Materials provided below:

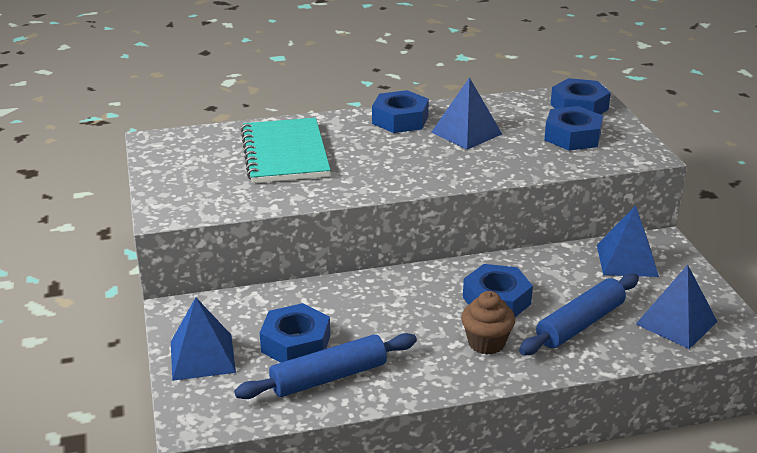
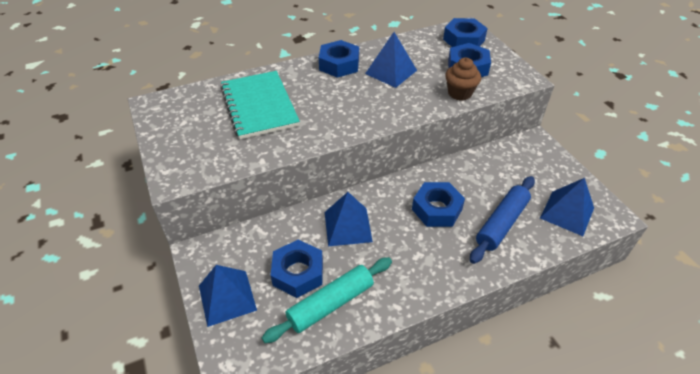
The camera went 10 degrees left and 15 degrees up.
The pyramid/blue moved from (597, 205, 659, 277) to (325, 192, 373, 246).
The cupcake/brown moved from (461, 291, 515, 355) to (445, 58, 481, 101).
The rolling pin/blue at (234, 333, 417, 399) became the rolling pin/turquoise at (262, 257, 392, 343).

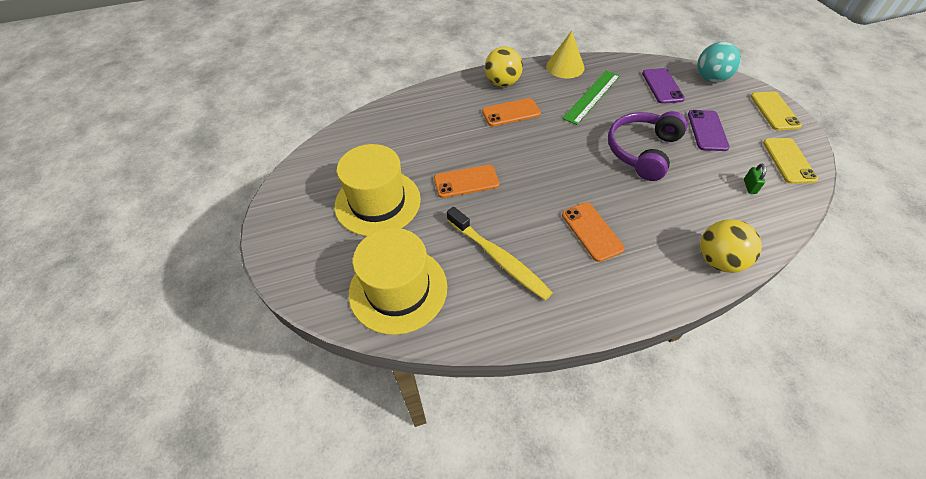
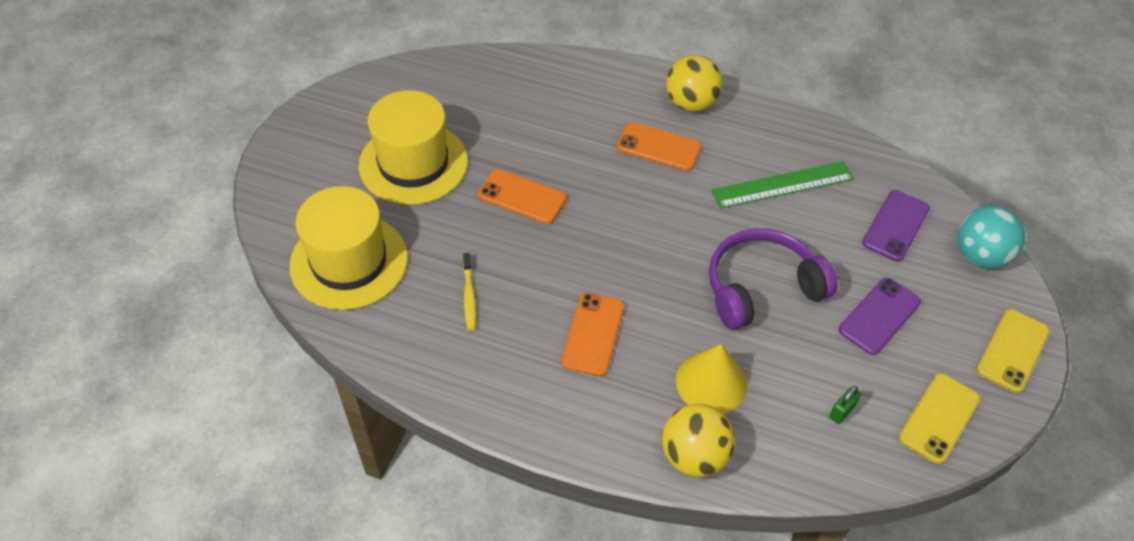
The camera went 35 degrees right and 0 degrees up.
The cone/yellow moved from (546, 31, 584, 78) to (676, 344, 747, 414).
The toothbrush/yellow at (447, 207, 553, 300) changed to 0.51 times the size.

End of Materials provided.

Every line holding the word "yellow" should be copied out of the records above.

[Exercise output]
The cone/yellow moved from (546, 31, 584, 78) to (676, 344, 747, 414).
The toothbrush/yellow at (447, 207, 553, 300) changed to 0.51 times the size.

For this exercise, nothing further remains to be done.